** Task prompt **
Restate word for word only the lines running from the one with "(126, 370) = (95, 272): black" to the end of the data, both ends included. Omit any pictures.

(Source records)
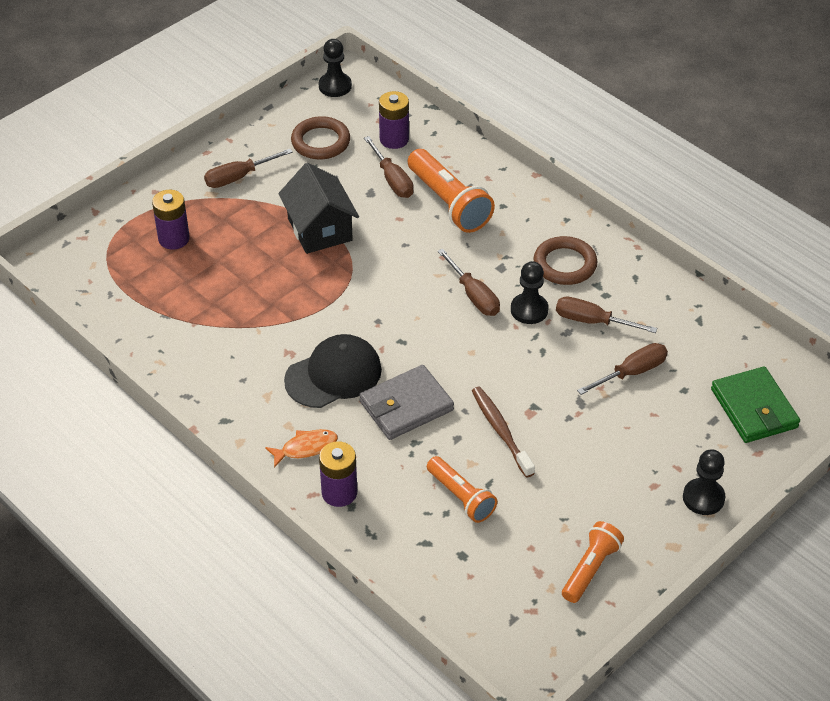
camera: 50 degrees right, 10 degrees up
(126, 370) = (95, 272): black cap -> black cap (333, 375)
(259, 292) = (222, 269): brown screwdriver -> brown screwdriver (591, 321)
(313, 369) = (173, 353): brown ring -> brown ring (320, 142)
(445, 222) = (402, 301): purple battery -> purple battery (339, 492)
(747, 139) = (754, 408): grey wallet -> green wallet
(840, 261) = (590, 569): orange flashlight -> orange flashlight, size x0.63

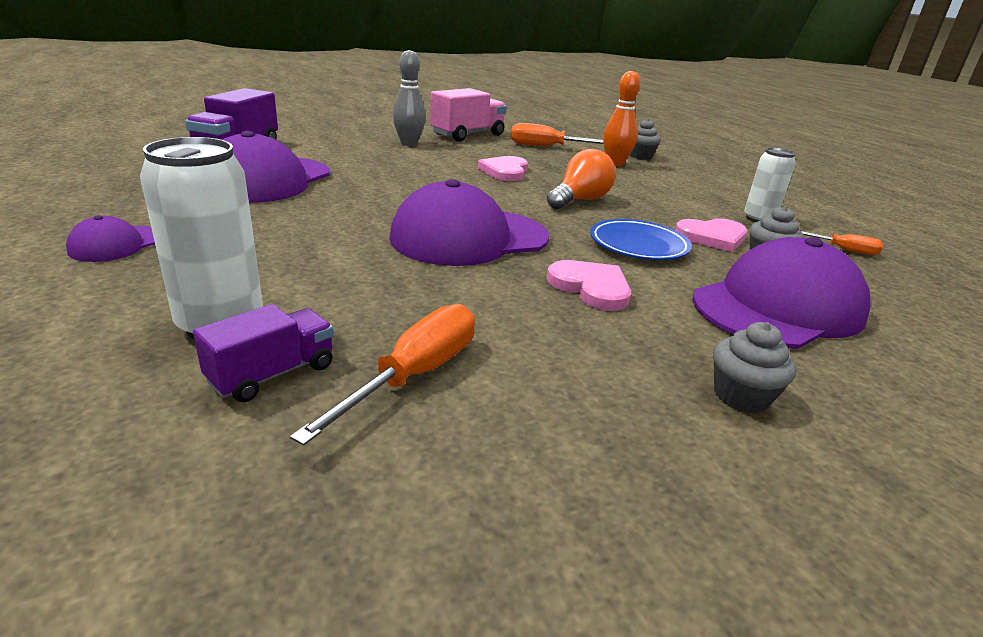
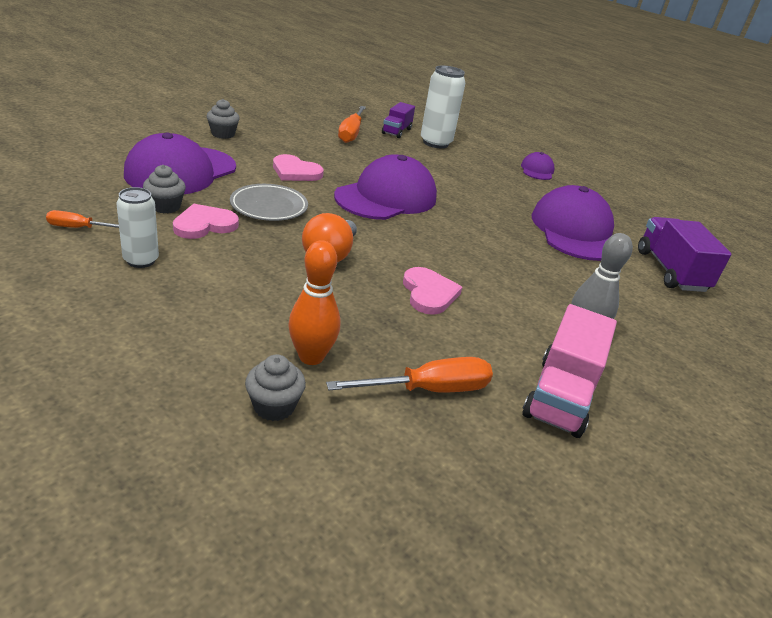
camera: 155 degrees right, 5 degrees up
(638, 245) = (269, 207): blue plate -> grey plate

** Task answer **
(126, 370) = (95, 272): black cap -> black cap (333, 375)
(259, 292) = (222, 269): brown screwdriver -> brown screwdriver (591, 321)
(313, 369) = (173, 353): brown ring -> brown ring (320, 142)
(445, 222) = (402, 301): purple battery -> purple battery (339, 492)
(747, 139) = (754, 408): grey wallet -> green wallet
(840, 261) = (590, 569): orange flashlight -> orange flashlight, size x0.63

camera: 155 degrees right, 5 degrees up
(638, 245) = (269, 207): blue plate -> grey plate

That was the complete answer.